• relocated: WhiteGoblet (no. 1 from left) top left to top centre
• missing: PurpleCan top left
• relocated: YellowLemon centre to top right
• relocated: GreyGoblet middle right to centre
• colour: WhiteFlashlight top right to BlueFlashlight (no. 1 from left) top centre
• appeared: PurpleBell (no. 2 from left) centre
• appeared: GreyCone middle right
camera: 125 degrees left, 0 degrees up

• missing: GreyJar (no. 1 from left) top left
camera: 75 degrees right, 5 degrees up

+ + + + +

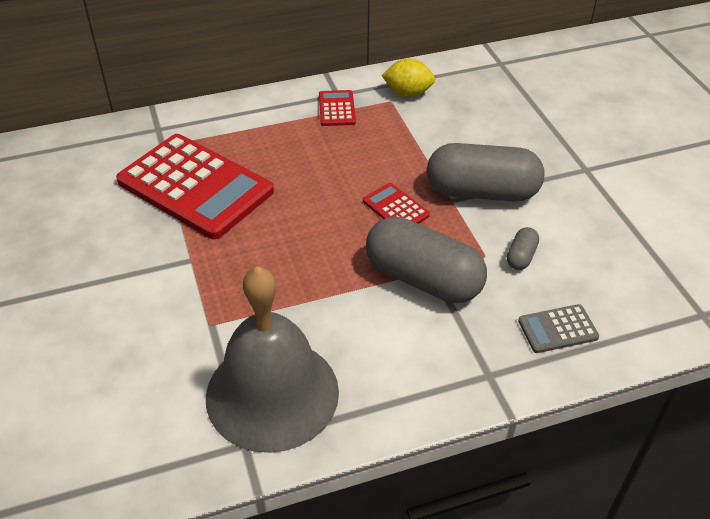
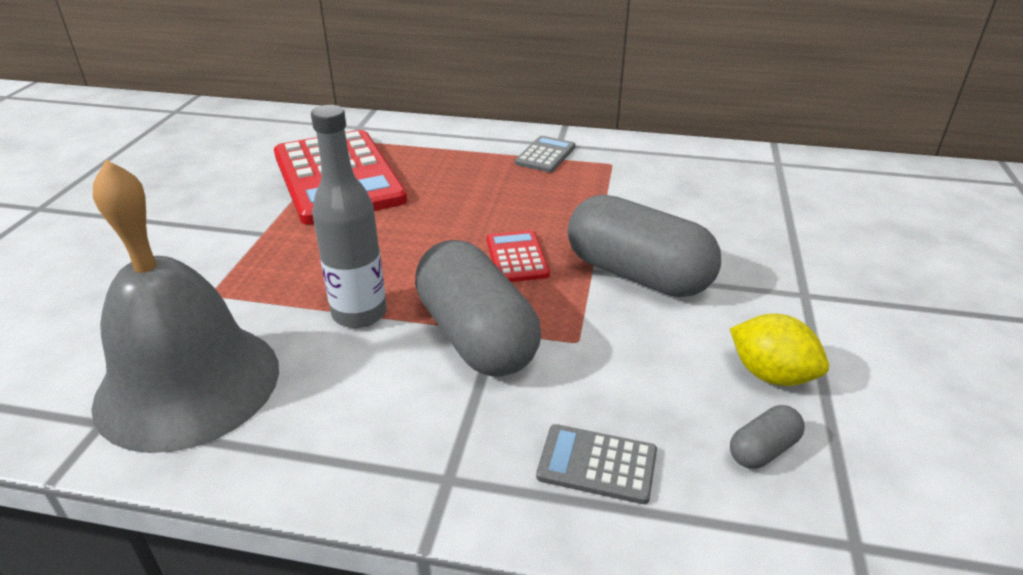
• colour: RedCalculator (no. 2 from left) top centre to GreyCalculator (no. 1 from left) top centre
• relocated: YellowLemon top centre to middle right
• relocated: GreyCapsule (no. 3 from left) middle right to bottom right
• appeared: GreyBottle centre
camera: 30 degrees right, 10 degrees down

+ + + + +

*Task directions*.
Starting with the line with "to top centre" above and going on through the line with "right to centre", transcribe every line exactly, both ends included, and add nothing.

*Written answer*.
• relocated: WhiteGoblet (no. 1 from left) top left to top centre
• missing: PurpleCan top left
• relocated: YellowLemon centre to top right
• relocated: GreyGoblet middle right to centre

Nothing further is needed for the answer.